───── RECORDED DATA
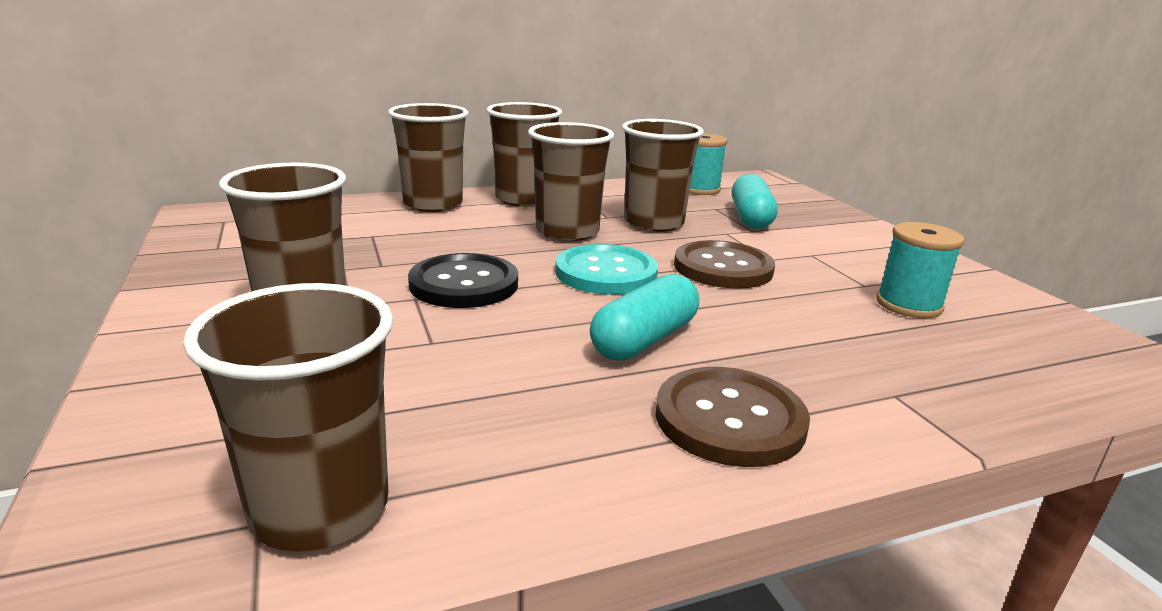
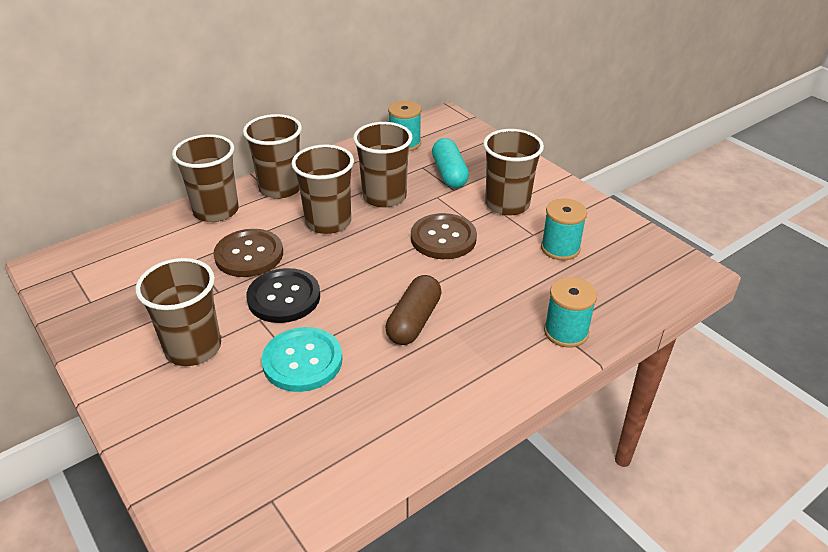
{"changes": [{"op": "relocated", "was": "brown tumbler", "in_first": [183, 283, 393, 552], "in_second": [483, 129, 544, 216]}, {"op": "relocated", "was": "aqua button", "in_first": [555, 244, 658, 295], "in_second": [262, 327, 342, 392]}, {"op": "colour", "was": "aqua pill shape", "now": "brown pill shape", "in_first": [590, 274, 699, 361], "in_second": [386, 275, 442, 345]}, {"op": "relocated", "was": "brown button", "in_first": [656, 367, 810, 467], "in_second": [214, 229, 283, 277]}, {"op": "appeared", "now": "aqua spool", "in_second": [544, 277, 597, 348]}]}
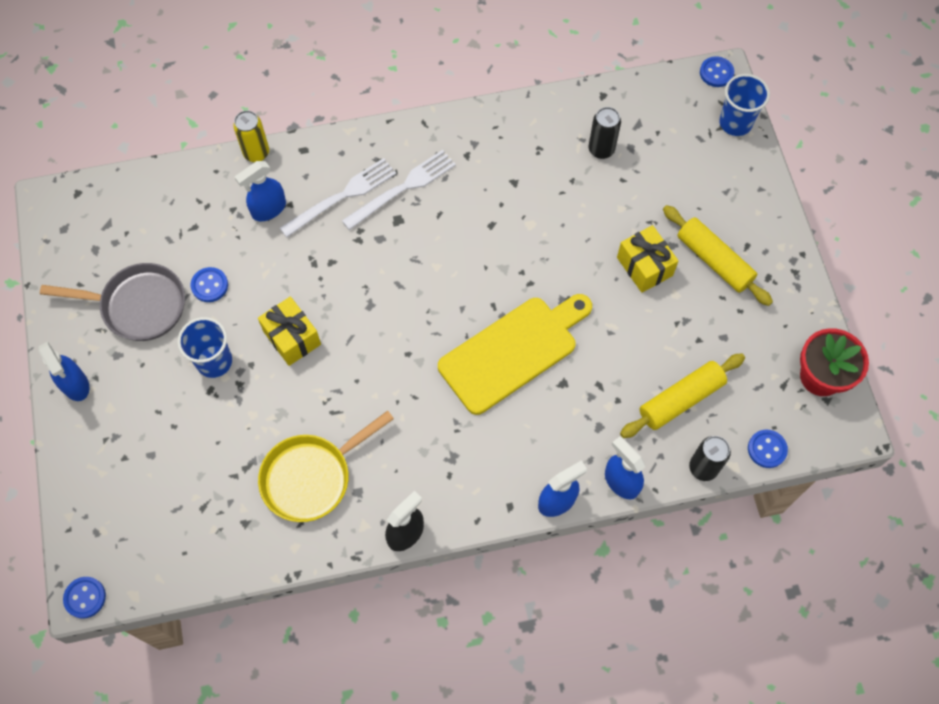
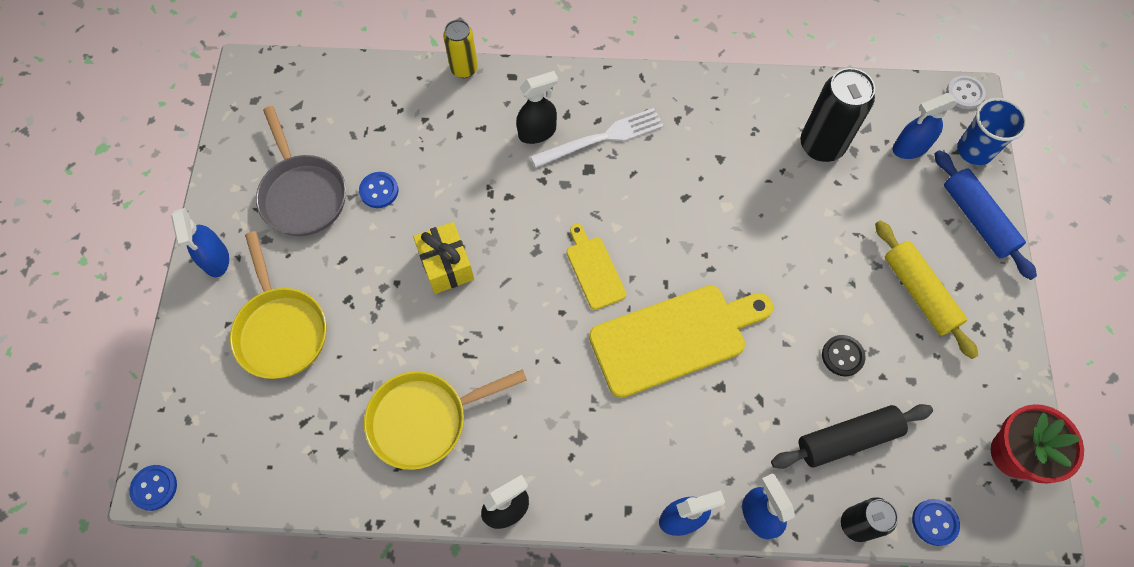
{"changes": [{"op": "spun", "was": "gray frying pan", "in_first": [40, 263, 185, 341], "in_second": [256, 106, 346, 236], "clockwise": 45}, {"op": "missing", "was": "royal blue tumbler", "in_first": [177, 317, 232, 378]}, {"op": "relocated", "was": "royal blue spray cleaner", "in_first": [235, 161, 286, 221], "in_second": [893, 93, 958, 159]}, {"op": "exchanged", "was": "pure white fork", "now": "ebony spray cleaner", "in_first": [280, 158, 396, 237], "in_second": [516, 71, 558, 144]}, {"op": "size", "was": "ebony tin", "in_first": [589, 107, 621, 159], "in_second": [800, 68, 875, 162], "ratio": 1.6}, {"op": "missing", "was": "golden gift", "in_first": [617, 225, 679, 293]}, {"op": "colour", "was": "golden pastry roller", "now": "ebony pastry roller", "in_first": [620, 353, 745, 438], "in_second": [771, 404, 933, 469]}, {"op": "colour", "was": "royal blue button", "now": "pure white button", "in_first": [700, 56, 734, 87], "in_second": [946, 76, 986, 109]}, {"op": "appeared", "now": "golden frying pan", "in_second": [230, 231, 326, 379]}, {"op": "appeared", "now": "golden cutting board", "in_second": [567, 224, 626, 310]}, {"op": "appeared", "now": "ebony button", "in_second": [822, 335, 866, 376]}, {"op": "appeared", "now": "royal blue pastry roller", "in_second": [935, 150, 1037, 280]}]}
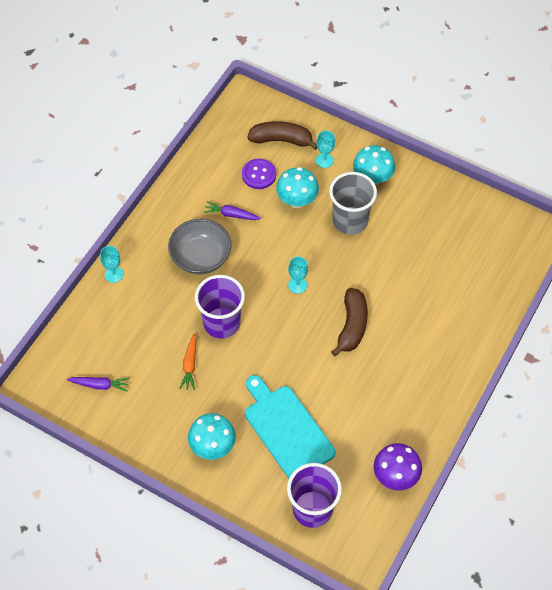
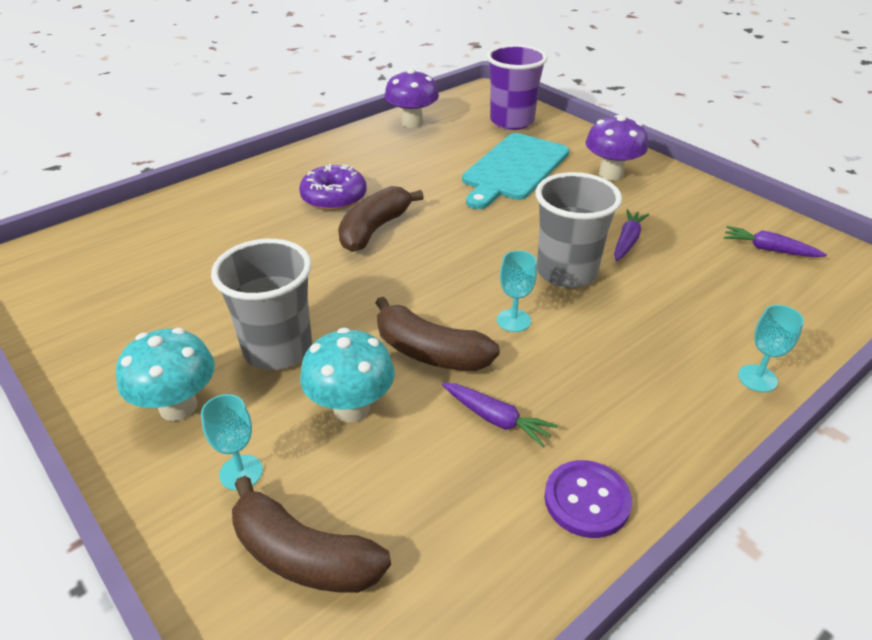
{"changes": [{"op": "missing", "was": "gray serving bowl", "in_first": [168, 219, 232, 274]}, {"op": "colour", "was": "bright orange root vegetable", "now": "royal purple root vegetable", "in_first": [179, 334, 196, 390], "in_second": [614, 209, 649, 261]}, {"op": "colour", "was": "aqua fungus", "now": "royal purple fungus", "in_first": [188, 413, 236, 460], "in_second": [585, 115, 648, 180]}, {"op": "colour", "was": "royal purple tumbler", "now": "gray tumbler", "in_first": [195, 275, 245, 338], "in_second": [536, 172, 622, 288]}, {"op": "relocated", "was": "royal purple button", "in_first": [242, 159, 276, 189], "in_second": [544, 460, 632, 538]}, {"op": "spun", "was": "aqua cutting board", "in_first": [245, 375, 336, 478], "in_second": [462, 133, 569, 209], "clockwise": 45}, {"op": "relocated", "was": "aqua goblet", "in_first": [288, 257, 308, 294], "in_second": [497, 251, 537, 332]}, {"op": "appeared", "now": "royal purple donut", "in_second": [299, 164, 367, 211]}, {"op": "appeared", "now": "brown banana", "in_second": [375, 297, 500, 371]}]}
──────────
● TASK INSTRUCTIONS:
Give the data again exactly, image-free.

● RESULT FOR THIS EXERCISE:
{"changes": [{"op": "relocated", "was": "brown tumbler", "in_first": [183, 283, 393, 552], "in_second": [483, 129, 544, 216]}, {"op": "relocated", "was": "aqua button", "in_first": [555, 244, 658, 295], "in_second": [262, 327, 342, 392]}, {"op": "colour", "was": "aqua pill shape", "now": "brown pill shape", "in_first": [590, 274, 699, 361], "in_second": [386, 275, 442, 345]}, {"op": "relocated", "was": "brown button", "in_first": [656, 367, 810, 467], "in_second": [214, 229, 283, 277]}, {"op": "appeared", "now": "aqua spool", "in_second": [544, 277, 597, 348]}]}
{"changes": [{"op": "spun", "was": "gray frying pan", "in_first": [40, 263, 185, 341], "in_second": [256, 106, 346, 236], "clockwise": 45}, {"op": "missing", "was": "royal blue tumbler", "in_first": [177, 317, 232, 378]}, {"op": "relocated", "was": "royal blue spray cleaner", "in_first": [235, 161, 286, 221], "in_second": [893, 93, 958, 159]}, {"op": "exchanged", "was": "pure white fork", "now": "ebony spray cleaner", "in_first": [280, 158, 396, 237], "in_second": [516, 71, 558, 144]}, {"op": "size", "was": "ebony tin", "in_first": [589, 107, 621, 159], "in_second": [800, 68, 875, 162], "ratio": 1.6}, {"op": "missing", "was": "golden gift", "in_first": [617, 225, 679, 293]}, {"op": "colour", "was": "golden pastry roller", "now": "ebony pastry roller", "in_first": [620, 353, 745, 438], "in_second": [771, 404, 933, 469]}, {"op": "colour", "was": "royal blue button", "now": "pure white button", "in_first": [700, 56, 734, 87], "in_second": [946, 76, 986, 109]}, {"op": "appeared", "now": "golden frying pan", "in_second": [230, 231, 326, 379]}, {"op": "appeared", "now": "golden cutting board", "in_second": [567, 224, 626, 310]}, {"op": "appeared", "now": "ebony button", "in_second": [822, 335, 866, 376]}, {"op": "appeared", "now": "royal blue pastry roller", "in_second": [935, 150, 1037, 280]}]}
{"changes": [{"op": "missing", "was": "gray serving bowl", "in_first": [168, 219, 232, 274]}, {"op": "colour", "was": "bright orange root vegetable", "now": "royal purple root vegetable", "in_first": [179, 334, 196, 390], "in_second": [614, 209, 649, 261]}, {"op": "colour", "was": "aqua fungus", "now": "royal purple fungus", "in_first": [188, 413, 236, 460], "in_second": [585, 115, 648, 180]}, {"op": "colour", "was": "royal purple tumbler", "now": "gray tumbler", "in_first": [195, 275, 245, 338], "in_second": [536, 172, 622, 288]}, {"op": "relocated", "was": "royal purple button", "in_first": [242, 159, 276, 189], "in_second": [544, 460, 632, 538]}, {"op": "spun", "was": "aqua cutting board", "in_first": [245, 375, 336, 478], "in_second": [462, 133, 569, 209], "clockwise": 45}, {"op": "relocated", "was": "aqua goblet", "in_first": [288, 257, 308, 294], "in_second": [497, 251, 537, 332]}, {"op": "appeared", "now": "royal purple donut", "in_second": [299, 164, 367, 211]}, {"op": "appeared", "now": "brown banana", "in_second": [375, 297, 500, 371]}]}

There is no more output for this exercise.